Search the data for the word "switch" and copy every line where it occurs.

----

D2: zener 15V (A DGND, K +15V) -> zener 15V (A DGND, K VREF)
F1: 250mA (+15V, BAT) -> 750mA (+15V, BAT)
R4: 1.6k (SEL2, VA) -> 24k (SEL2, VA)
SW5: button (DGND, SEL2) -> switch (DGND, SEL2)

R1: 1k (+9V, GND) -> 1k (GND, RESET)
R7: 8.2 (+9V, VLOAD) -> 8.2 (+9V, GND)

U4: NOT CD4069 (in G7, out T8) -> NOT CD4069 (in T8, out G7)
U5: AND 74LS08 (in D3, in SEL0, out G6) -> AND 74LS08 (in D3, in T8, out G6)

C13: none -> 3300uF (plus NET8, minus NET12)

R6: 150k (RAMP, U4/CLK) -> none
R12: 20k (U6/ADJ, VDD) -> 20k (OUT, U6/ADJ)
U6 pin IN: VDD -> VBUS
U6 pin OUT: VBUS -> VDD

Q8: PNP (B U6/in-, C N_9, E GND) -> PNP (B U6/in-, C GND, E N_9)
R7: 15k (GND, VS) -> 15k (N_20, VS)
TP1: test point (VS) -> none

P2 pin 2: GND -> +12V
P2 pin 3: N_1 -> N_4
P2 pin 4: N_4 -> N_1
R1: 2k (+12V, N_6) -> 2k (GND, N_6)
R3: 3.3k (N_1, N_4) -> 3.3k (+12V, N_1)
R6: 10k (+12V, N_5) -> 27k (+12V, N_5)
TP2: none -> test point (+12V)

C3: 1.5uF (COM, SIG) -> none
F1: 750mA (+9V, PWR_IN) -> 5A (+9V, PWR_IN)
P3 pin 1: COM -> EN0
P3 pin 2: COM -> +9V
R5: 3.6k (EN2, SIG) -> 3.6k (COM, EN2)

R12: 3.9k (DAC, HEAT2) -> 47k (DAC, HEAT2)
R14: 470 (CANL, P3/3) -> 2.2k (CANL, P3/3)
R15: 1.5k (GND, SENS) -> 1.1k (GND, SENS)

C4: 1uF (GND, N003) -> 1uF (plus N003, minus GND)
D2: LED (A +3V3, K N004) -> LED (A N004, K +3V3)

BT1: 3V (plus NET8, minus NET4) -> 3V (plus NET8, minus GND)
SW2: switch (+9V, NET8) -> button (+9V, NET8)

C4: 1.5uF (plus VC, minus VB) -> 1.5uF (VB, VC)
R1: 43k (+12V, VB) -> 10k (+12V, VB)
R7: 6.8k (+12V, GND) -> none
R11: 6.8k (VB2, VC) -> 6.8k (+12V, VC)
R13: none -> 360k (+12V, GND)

----

Answer to this problem:
SW5: button (DGND, SEL2) -> switch (DGND, SEL2)
SW2: switch (+9V, NET8) -> button (+9V, NET8)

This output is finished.